**Data under study**
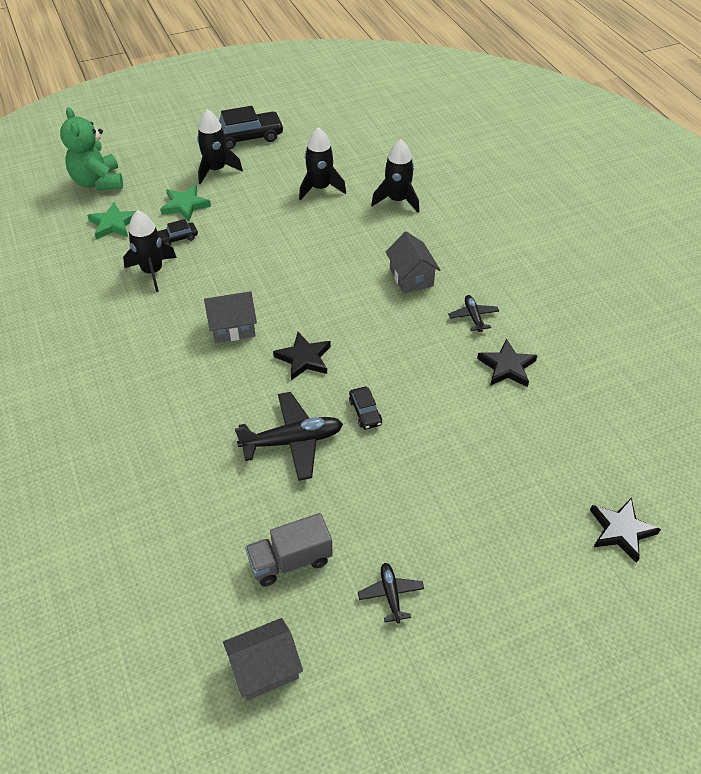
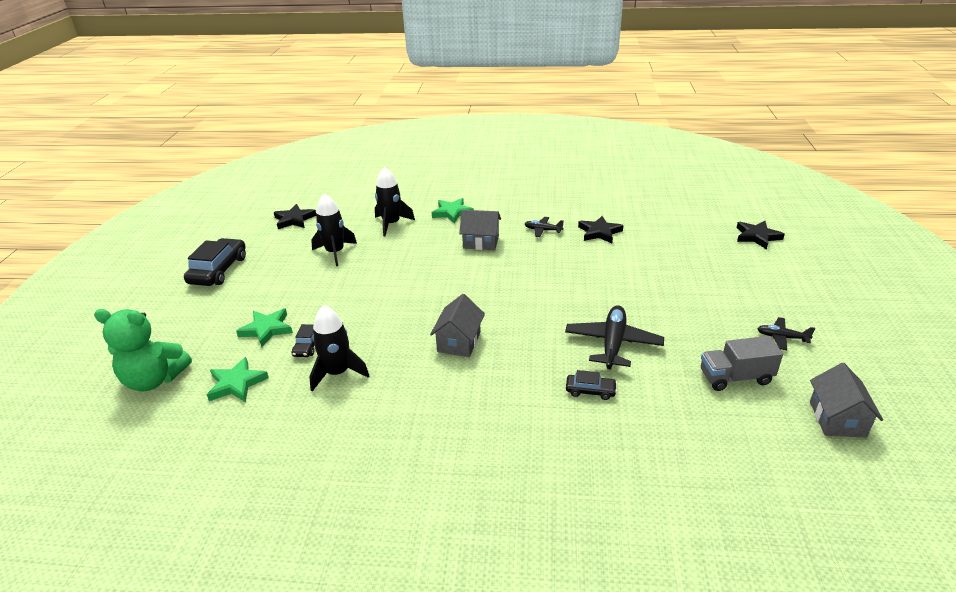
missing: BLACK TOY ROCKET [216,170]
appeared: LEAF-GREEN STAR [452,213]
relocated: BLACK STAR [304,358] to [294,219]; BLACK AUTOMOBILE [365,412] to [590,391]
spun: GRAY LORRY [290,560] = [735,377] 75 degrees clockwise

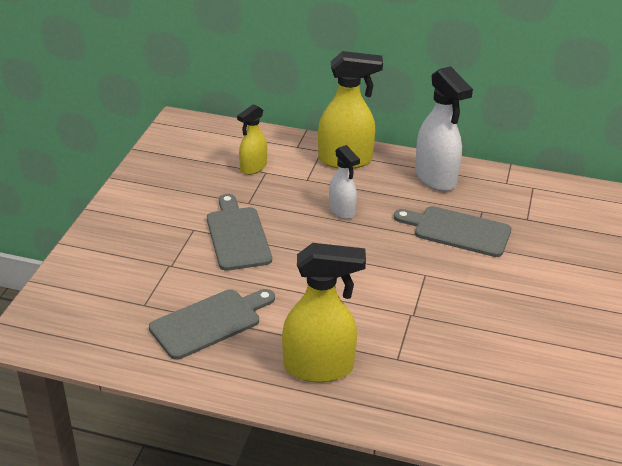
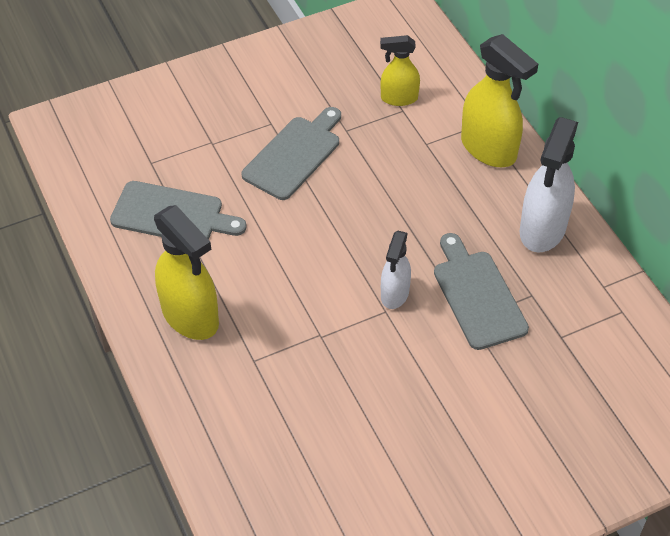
relocated: WHITE SPRAYER [342,211] to [394,294]

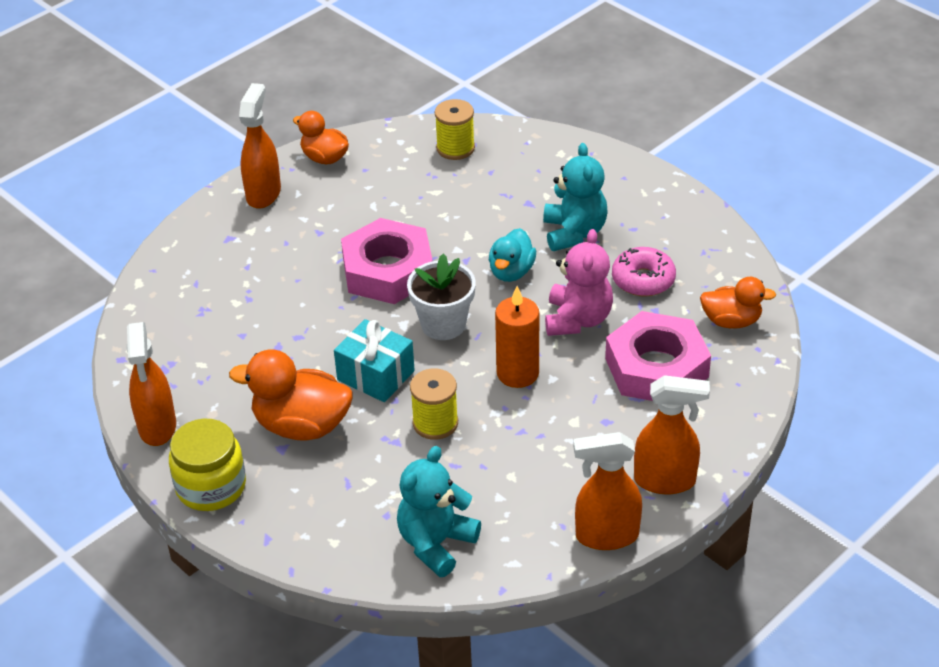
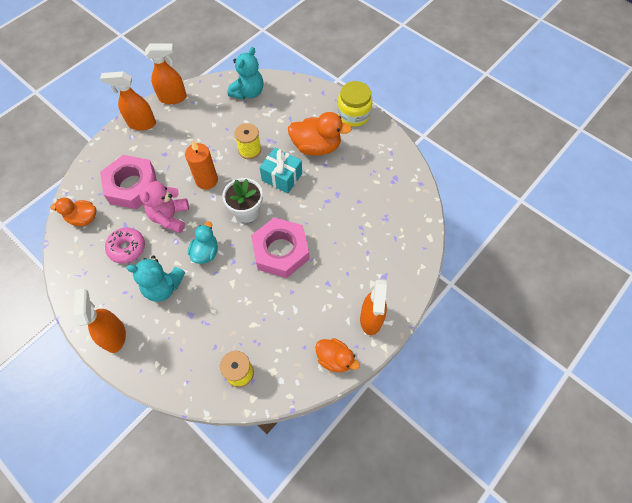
relocated: BRIGHT ORANGE SPRAYER [157,427] to [114,335]
spun: TEAL TEDDY [574,233] = [163,287] 75 degrees counterclockwise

**Exercise requirements**
An exact copy of the listing is needed, minus its pictures.

**Written response**
missing: BLACK TOY ROCKET [216,170]
appeared: LEAF-GREEN STAR [452,213]
relocated: BLACK STAR [304,358] to [294,219]; BLACK AUTOMOBILE [365,412] to [590,391]
spun: GRAY LORRY [290,560] = [735,377] 75 degrees clockwise

relocated: WHITE SPRAYER [342,211] to [394,294]

relocated: BRIGHT ORANGE SPRAYER [157,427] to [114,335]
spun: TEAL TEDDY [574,233] = [163,287] 75 degrees counterclockwise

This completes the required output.